*** Block opens ***

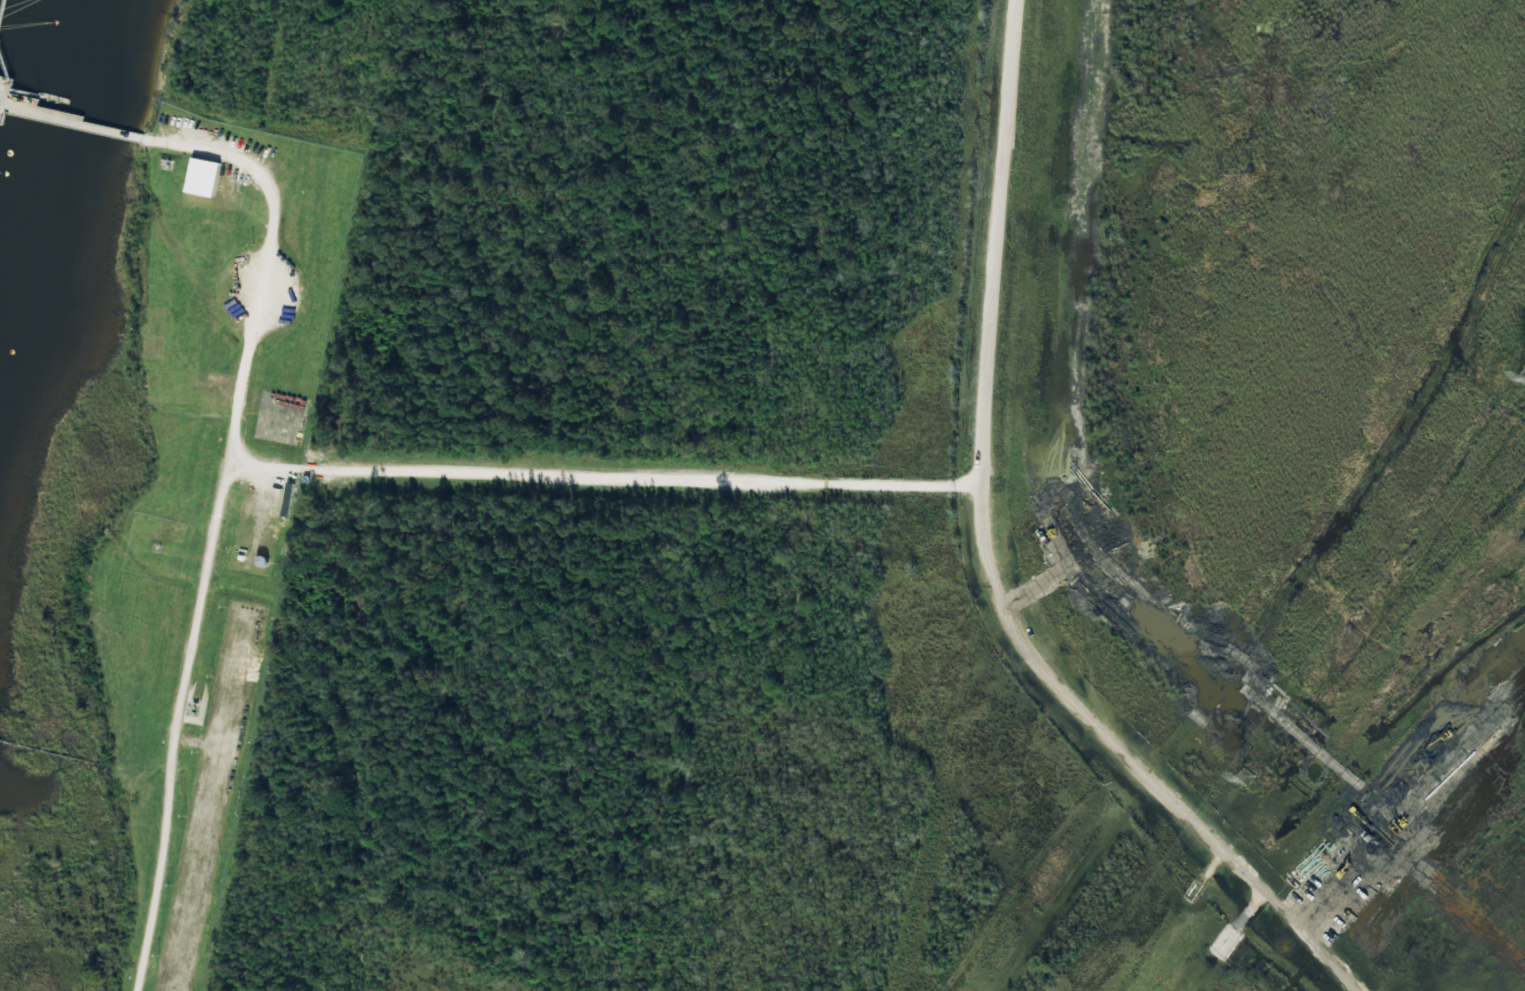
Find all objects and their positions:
road: (2, 11)
road: (4, 65)
road: (26, 92)
pier: (52, 98)
pier: (53, 114)
building: (166, 164)
building: (202, 177)
road: (266, 260)
parking lot: (260, 293)
road: (1085, 390)
road: (983, 417)
parking lot: (279, 418)
road: (265, 466)
road: (639, 476)
building: (286, 499)
building: (240, 558)
building: (261, 561)
storage tank: (261, 561)
building: (194, 704)
road: (176, 725)
road: (189, 740)
road: (55, 754)
power tower: (1244, 779)
parking lot: (208, 803)
road: (1249, 882)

*** Block closes ***

Go through the entries above and count the lines containing the word "road"; give only that count.

Answer for the task: 12